• **What to do**
Your answer must be an exact transcription of every record below, with the pictures omitted.

*-*-*

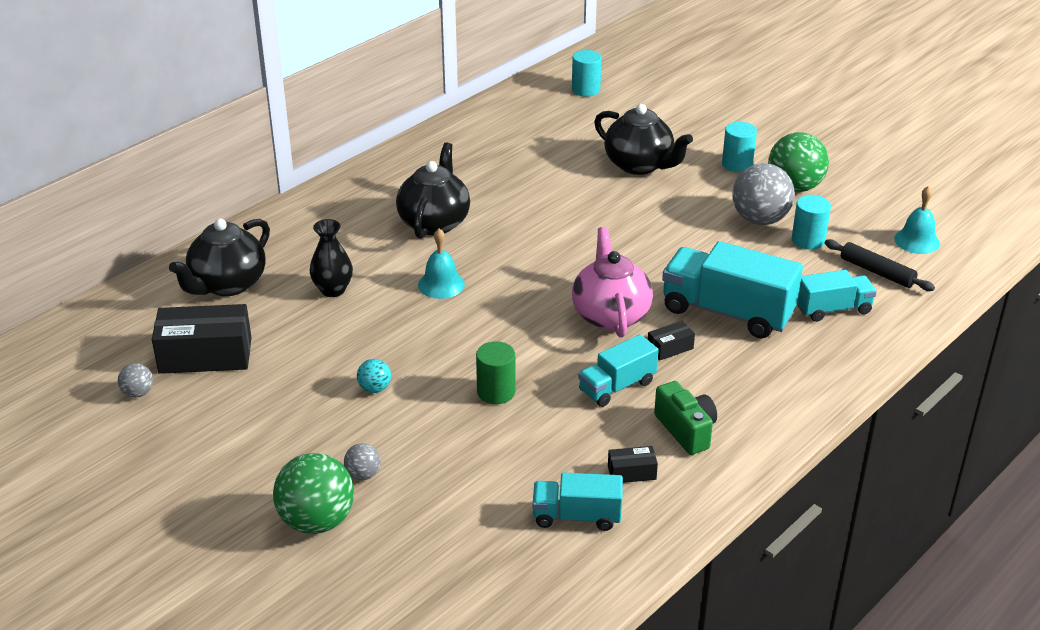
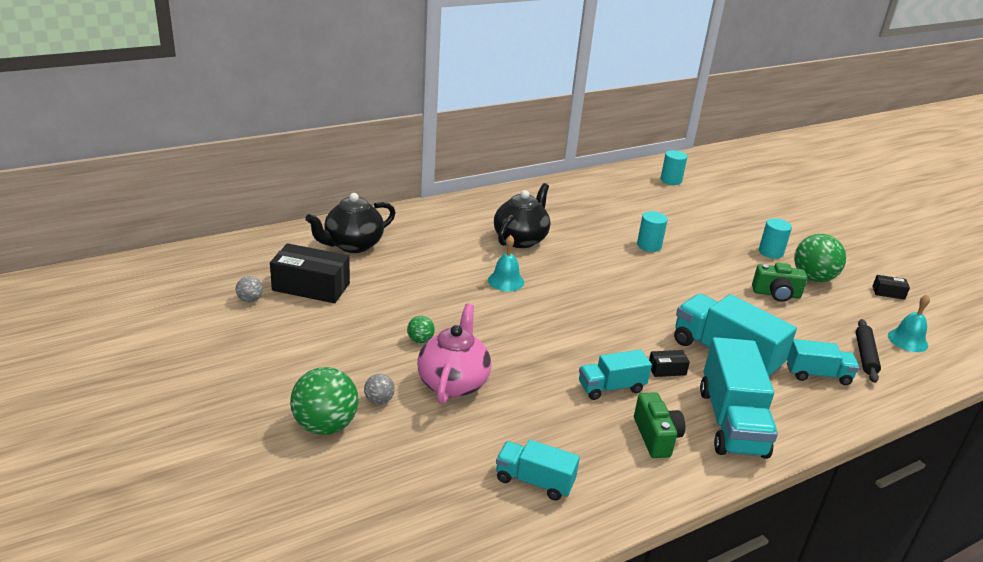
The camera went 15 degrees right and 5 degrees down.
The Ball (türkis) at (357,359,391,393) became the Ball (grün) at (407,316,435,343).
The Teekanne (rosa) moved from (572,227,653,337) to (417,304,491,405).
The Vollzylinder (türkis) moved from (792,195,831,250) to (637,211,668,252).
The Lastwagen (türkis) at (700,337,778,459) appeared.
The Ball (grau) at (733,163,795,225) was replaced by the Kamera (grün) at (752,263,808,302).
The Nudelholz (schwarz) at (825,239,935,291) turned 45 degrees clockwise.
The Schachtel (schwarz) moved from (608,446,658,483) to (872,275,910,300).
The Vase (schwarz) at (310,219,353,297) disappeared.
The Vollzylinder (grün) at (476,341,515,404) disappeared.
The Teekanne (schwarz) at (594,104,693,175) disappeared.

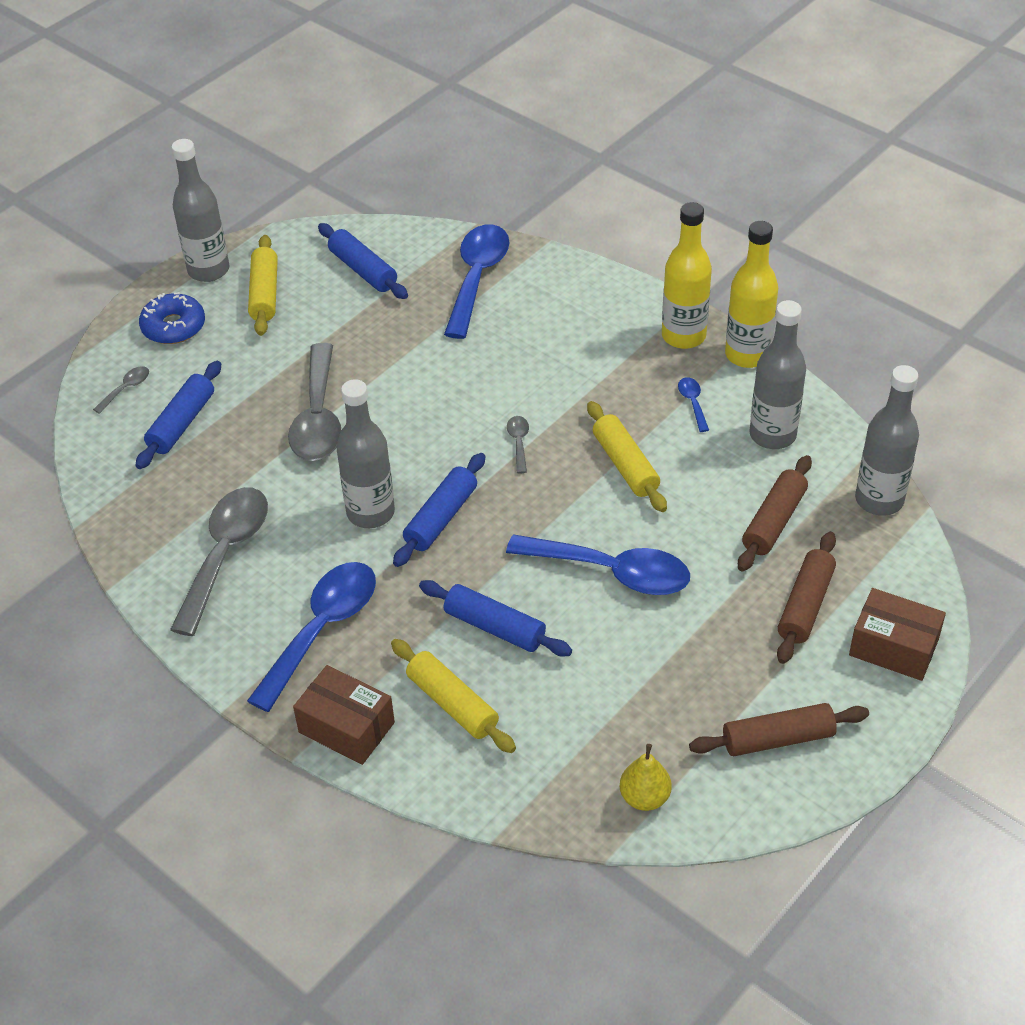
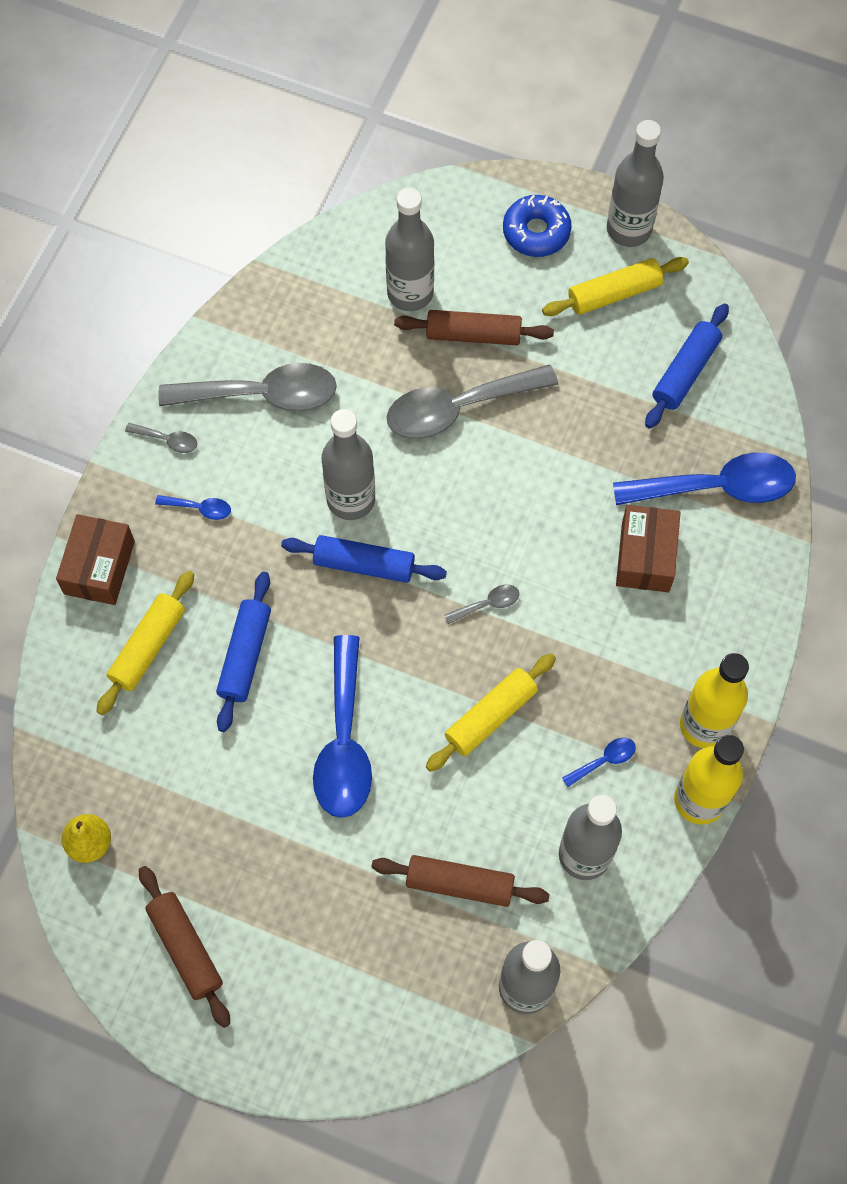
The camera went 70 degrees right and 20 degrees up.
The Löffel (grau) moved from (93,366,149,414) to (125,423,198,453).
The Löffel (blau) at (247,562,376,712) changed to 0.42 times the size.
The Nudelholz (blau) at (135,361,221,469) was replaced by the Flasche (grau) at (385,188,434,311).
The Nudelholz (braun) moved from (777,532,836,664) to (394,310,554,345).
The Schachtel (braun) moved from (849,588,946,681) to (616,505,681,592).

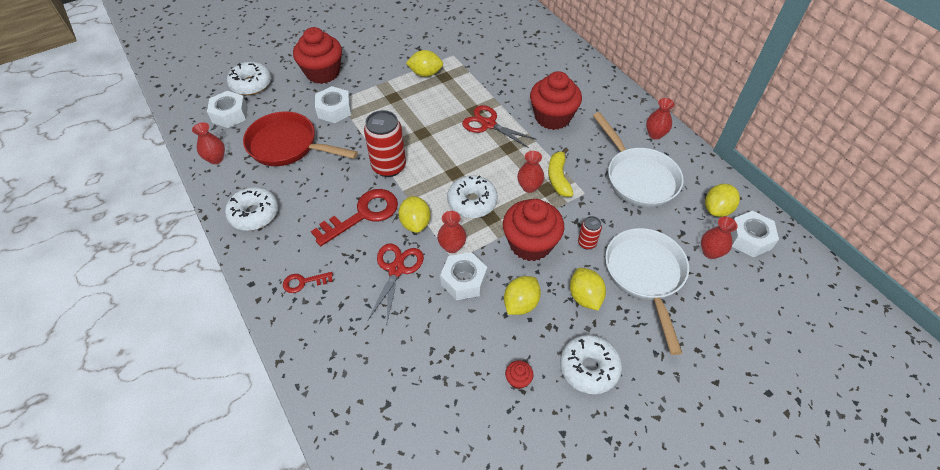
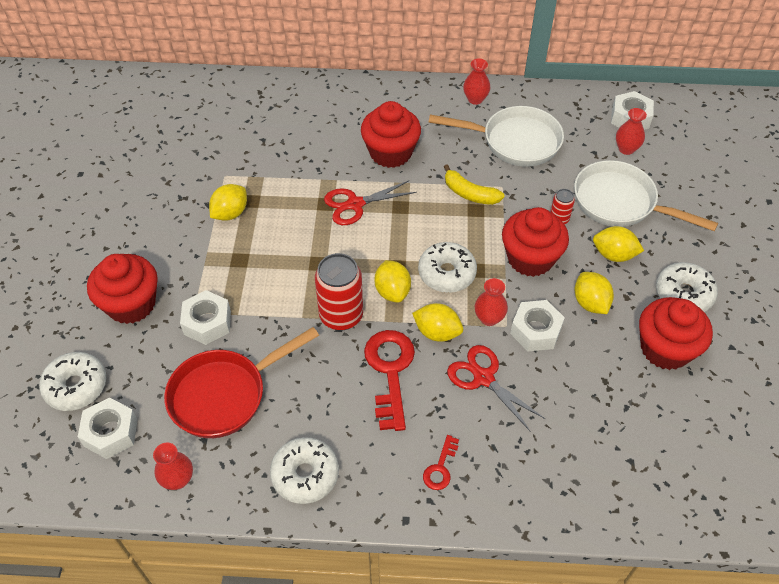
The camera went 55 degrees left and 0 degrees up.
The Zitrone (gelb) moved from (705,184,740,217) to (375,260,411,303).
The Muffin (rot) at (505,360,533,389) changed to 2.49 times the size.
The Vase (rot) at (517,151,544,193) disappeared.

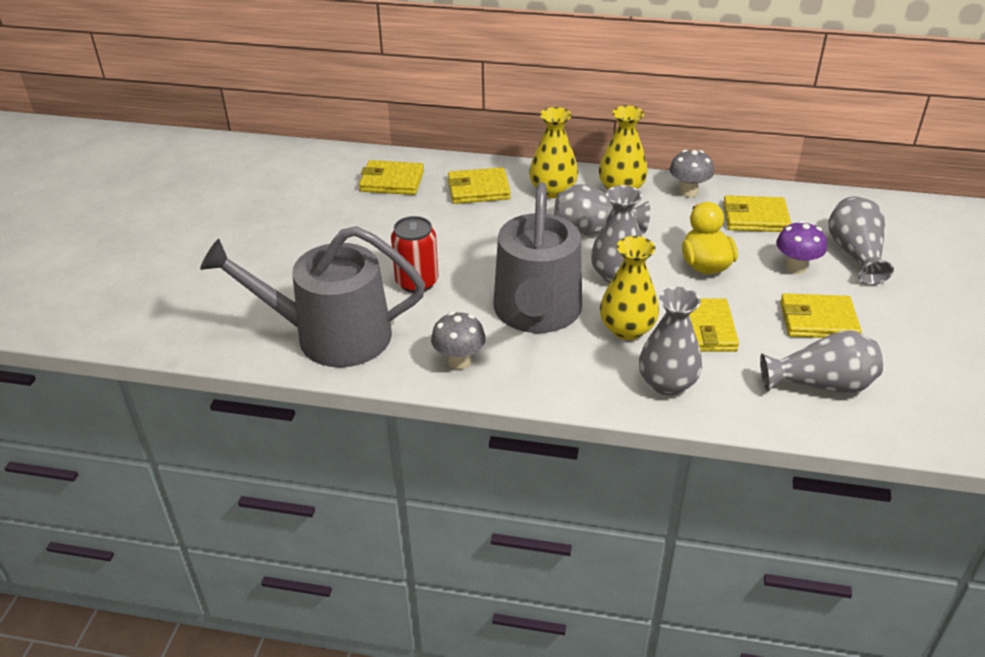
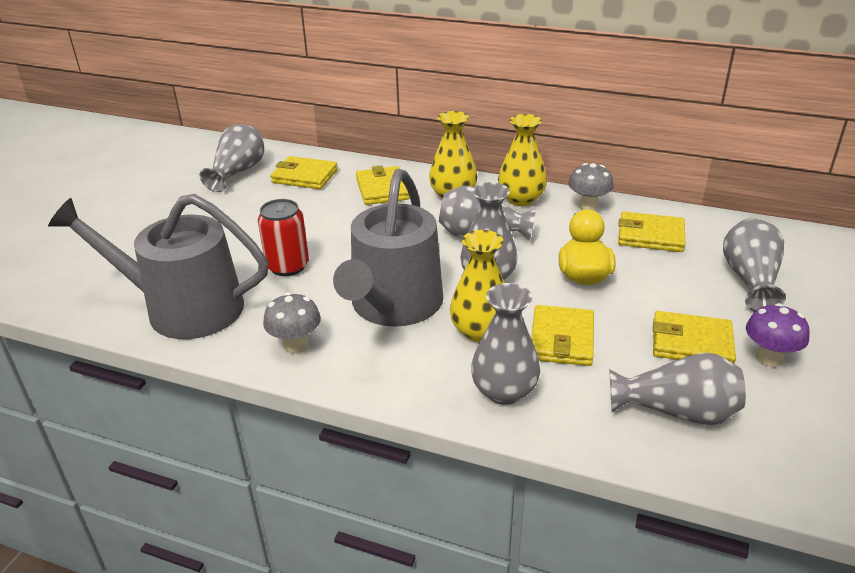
The camera went 10 degrees right and 5 degrees down.
The Vase (grau) at (199,124,264,192) appeared.
The Geldbörse (gelb) at (448,167,511,204) turned 75 degrees clockwise.
The Pilz (lila) moved from (776,221,827,274) to (746,303,810,367).

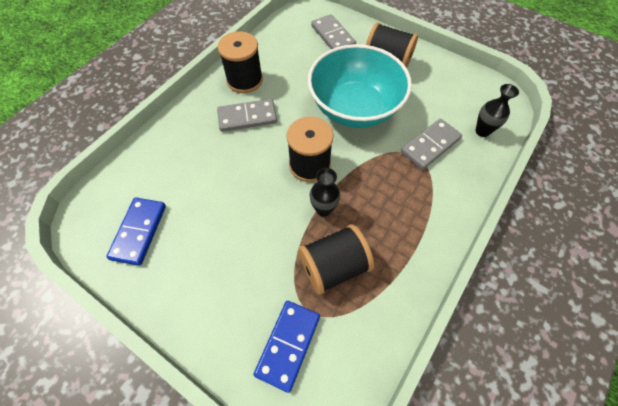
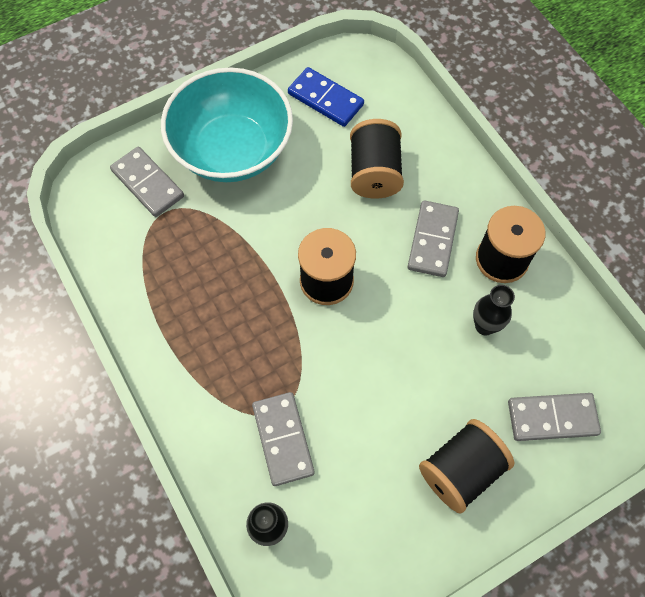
The camera went 115 degrees right and 5 degrees up.
The Dominostein (blau) at (253,301,320,393) became the Dominostein (grau) at (110,147,184,217).
The Schüssel (türkis) moved from (308,44,412,128) to (161,67,293,182).
The Garnrolle (schwarz) moved from (298,224,374,294) to (350,119,404,199).
The Vase (schwarz) moved from (309,168,340,217) to (473,285,515,335).

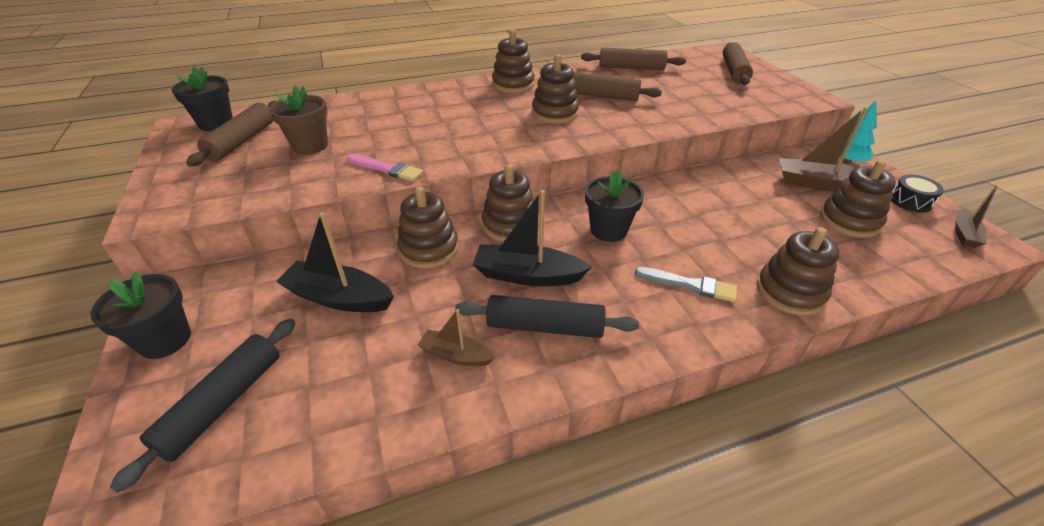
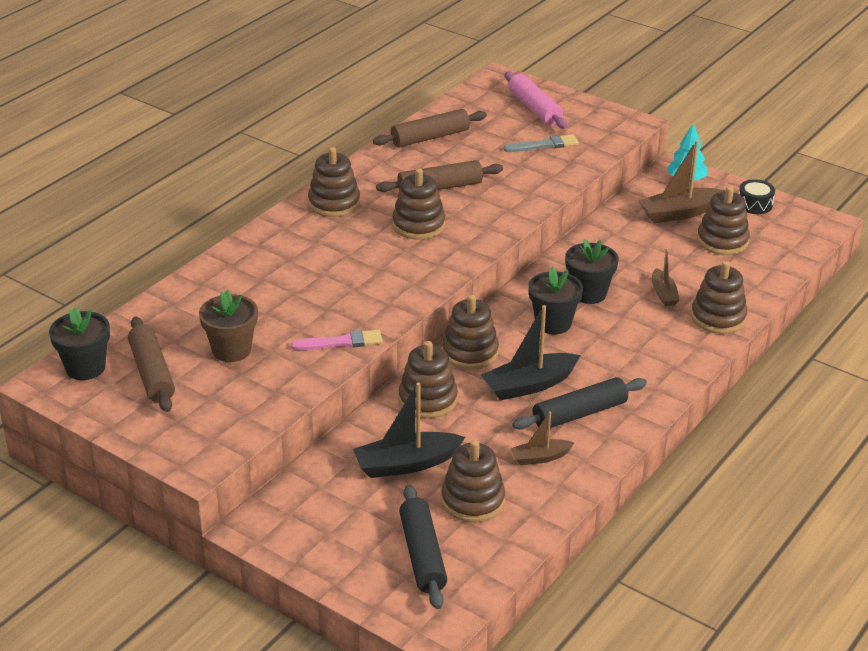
The camera went 35 degrees left and 5 degrees down.
The Stapelspielzeug (braun) at (441,440,505,523) appeared.
The Pinsel (grau) moved from (635,267,737,302) to (504,134,579,152).
The Nudelholz (braun) at (723,42,753,85) became the Nudelholz (rosa) at (505,71,568,129).
The Blumentopf (schwarz) moved from (91,271,191,359) to (565,239,619,304).
The Boot (braun) moved from (955,185,998,248) to (652,248,680,306).

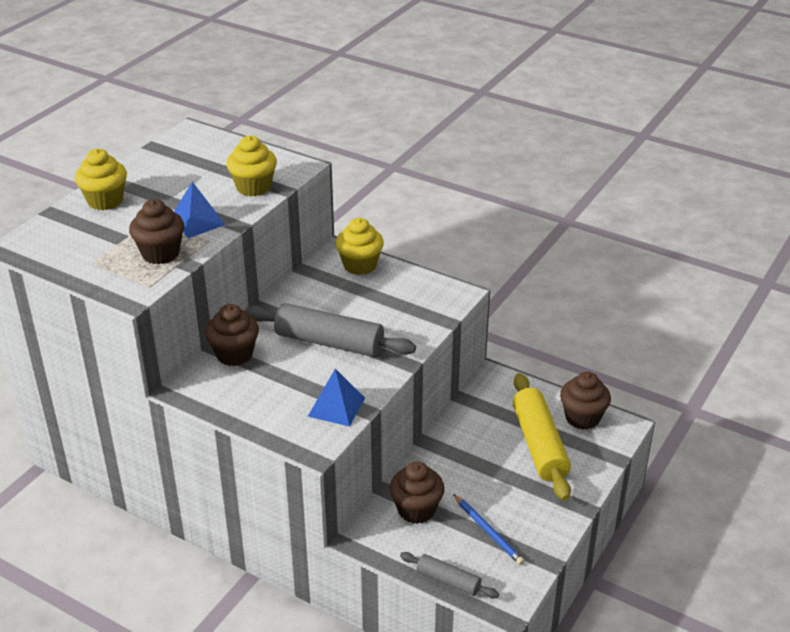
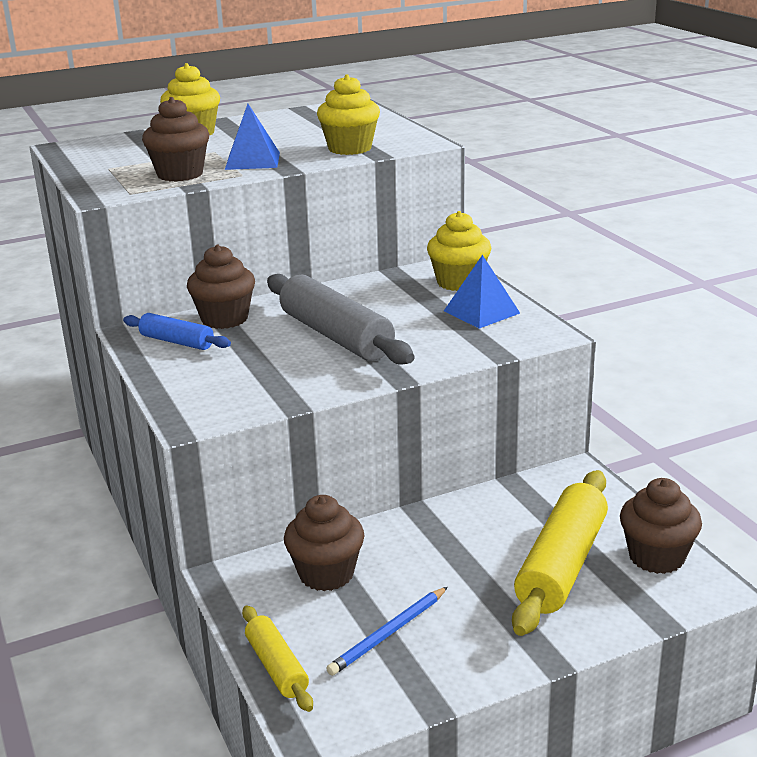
The camera went 35 degrees right and 10 degrees down.
The Nudelholz (blau) at (123,313,231,350) appeared.
The Nudelholz (grau) at (400,552,499,598) became the Nudelholz (gelb) at (242,606,313,712).
The Bleistift (blau) at (453,494,524,565) turned 45 degrees clockwise.
The Pyramide (blau) moved from (308,369,365,427) to (444,255,520,329).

*-*-*

• **Response to the exercise**
The camera went 15 degrees right and 5 degrees down.
The Ball (türkis) at (357,359,391,393) became the Ball (grün) at (407,316,435,343).
The Teekanne (rosa) moved from (572,227,653,337) to (417,304,491,405).
The Vollzylinder (türkis) moved from (792,195,831,250) to (637,211,668,252).
The Lastwagen (türkis) at (700,337,778,459) appeared.
The Ball (grau) at (733,163,795,225) was replaced by the Kamera (grün) at (752,263,808,302).
The Nudelholz (schwarz) at (825,239,935,291) turned 45 degrees clockwise.
The Schachtel (schwarz) moved from (608,446,658,483) to (872,275,910,300).
The Vase (schwarz) at (310,219,353,297) disappeared.
The Vollzylinder (grün) at (476,341,515,404) disappeared.
The Teekanne (schwarz) at (594,104,693,175) disappeared.

The camera went 70 degrees right and 20 degrees up.
The Löffel (grau) moved from (93,366,149,414) to (125,423,198,453).
The Löffel (blau) at (247,562,376,712) changed to 0.42 times the size.
The Nudelholz (blau) at (135,361,221,469) was replaced by the Flasche (grau) at (385,188,434,311).
The Nudelholz (braun) moved from (777,532,836,664) to (394,310,554,345).
The Schachtel (braun) moved from (849,588,946,681) to (616,505,681,592).

The camera went 55 degrees left and 0 degrees up.
The Zitrone (gelb) moved from (705,184,740,217) to (375,260,411,303).
The Muffin (rot) at (505,360,533,389) changed to 2.49 times the size.
The Vase (rot) at (517,151,544,193) disappeared.

The camera went 10 degrees right and 5 degrees down.
The Vase (grau) at (199,124,264,192) appeared.
The Geldbörse (gelb) at (448,167,511,204) turned 75 degrees clockwise.
The Pilz (lila) moved from (776,221,827,274) to (746,303,810,367).

The camera went 115 degrees right and 5 degrees up.
The Dominostein (blau) at (253,301,320,393) became the Dominostein (grau) at (110,147,184,217).
The Schüssel (türkis) moved from (308,44,412,128) to (161,67,293,182).
The Garnrolle (schwarz) moved from (298,224,374,294) to (350,119,404,199).
The Vase (schwarz) moved from (309,168,340,217) to (473,285,515,335).

The camera went 35 degrees left and 5 degrees down.
The Stapelspielzeug (braun) at (441,440,505,523) appeared.
The Pinsel (grau) moved from (635,267,737,302) to (504,134,579,152).
The Nudelholz (braun) at (723,42,753,85) became the Nudelholz (rosa) at (505,71,568,129).
The Blumentopf (schwarz) moved from (91,271,191,359) to (565,239,619,304).
The Boot (braun) moved from (955,185,998,248) to (652,248,680,306).

The camera went 35 degrees right and 10 degrees down.
The Nudelholz (blau) at (123,313,231,350) appeared.
The Nudelholz (grau) at (400,552,499,598) became the Nudelholz (gelb) at (242,606,313,712).
The Bleistift (blau) at (453,494,524,565) turned 45 degrees clockwise.
The Pyramide (blau) moved from (308,369,365,427) to (444,255,520,329).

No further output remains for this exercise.